What is expected
Could you copy every record exactly, leaving the pictures behind?

Data to use
★ ★ ★ ★ ★

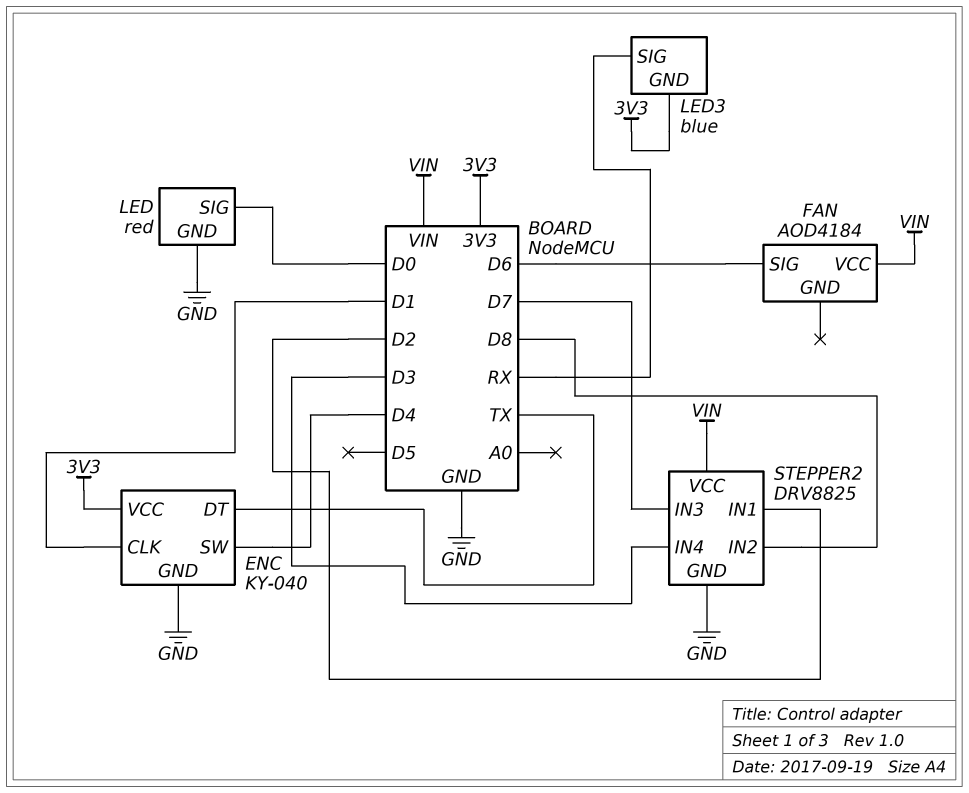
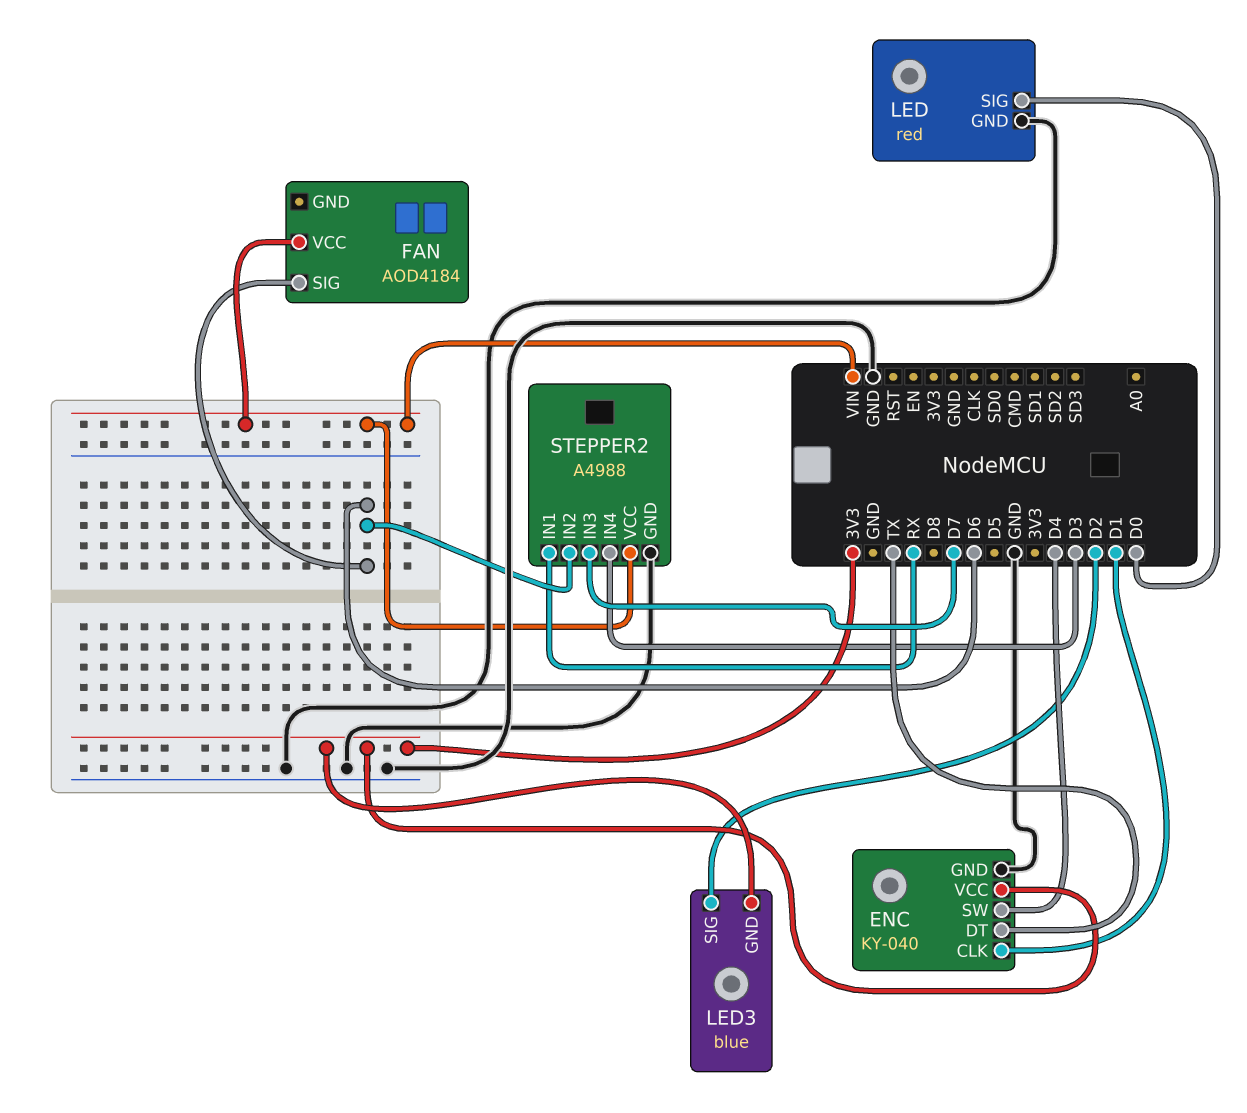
LED3 pin SIG: RX -> D2
STEPPER2: DRV8825 -> A4988
STEPPER2 pin IN1: D2 -> RX
STEPPER2 pin IN2: D8 -> D6

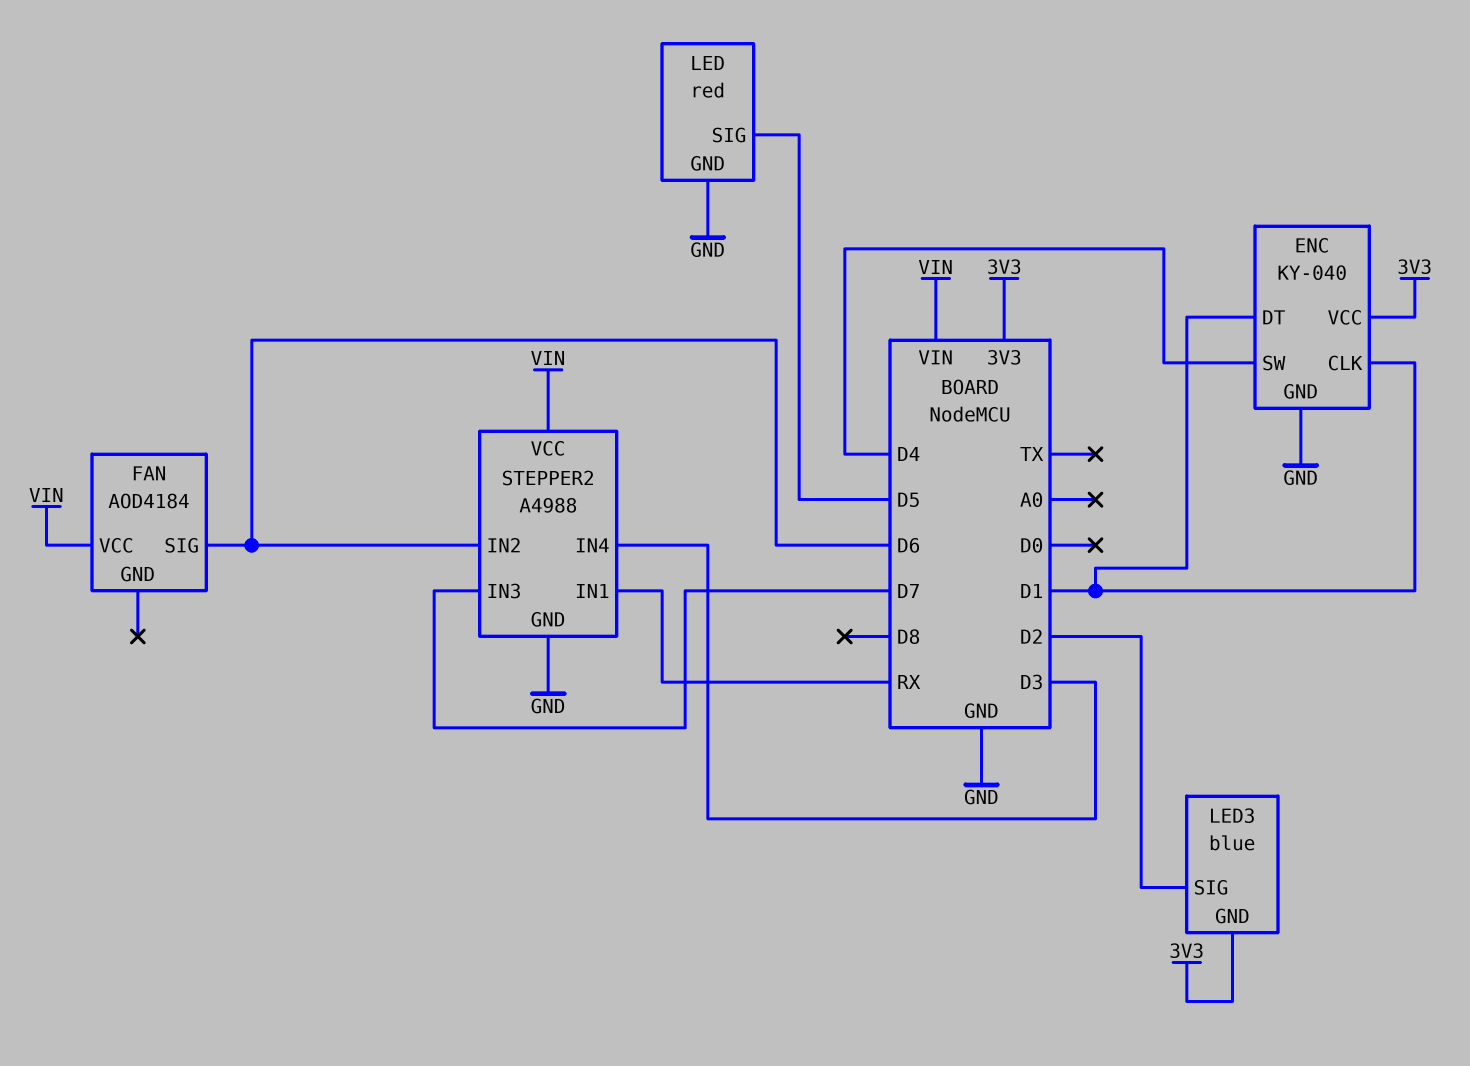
ENC pin DT: TX -> D1
LED pin SIG: D0 -> D5

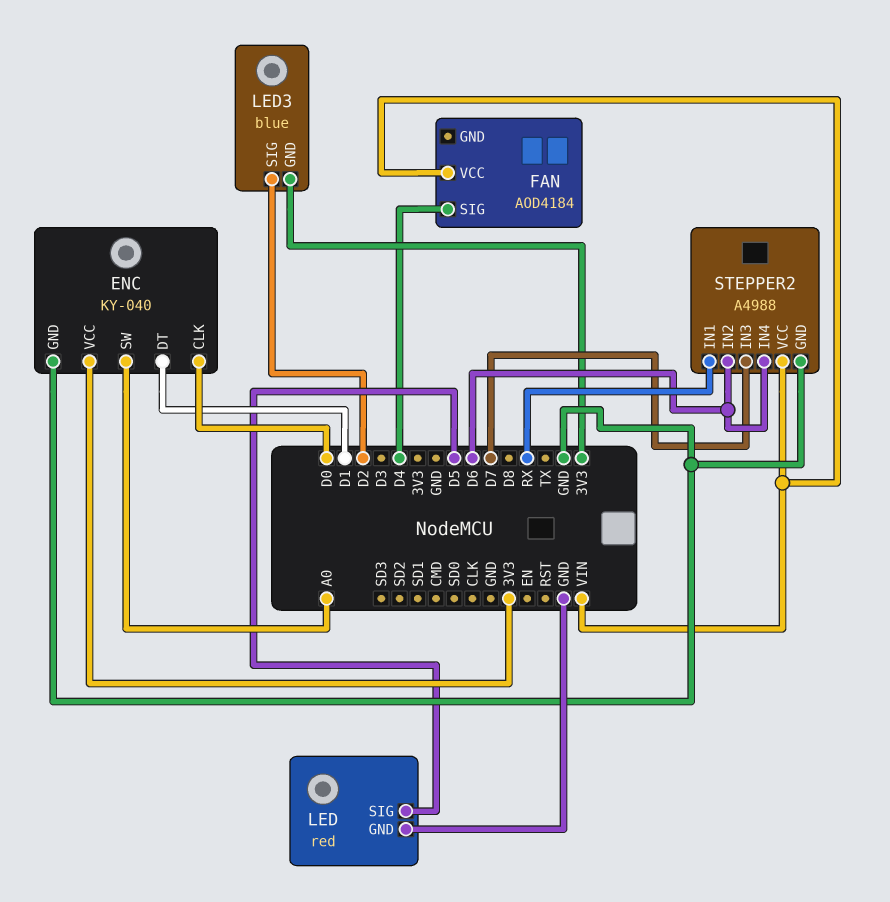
ENC pin CLK: D1 -> D0
ENC pin SW: D4 -> A0
FAN pin SIG: D6 -> D4
STEPPER2 pin IN4: D3 -> D6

★ ★ ★ ★ ★

Result
LED3 pin SIG: RX -> D2
STEPPER2: DRV8825 -> A4988
STEPPER2 pin IN1: D2 -> RX
STEPPER2 pin IN2: D8 -> D6

ENC pin DT: TX -> D1
LED pin SIG: D0 -> D5

ENC pin CLK: D1 -> D0
ENC pin SW: D4 -> A0
FAN pin SIG: D6 -> D4
STEPPER2 pin IN4: D3 -> D6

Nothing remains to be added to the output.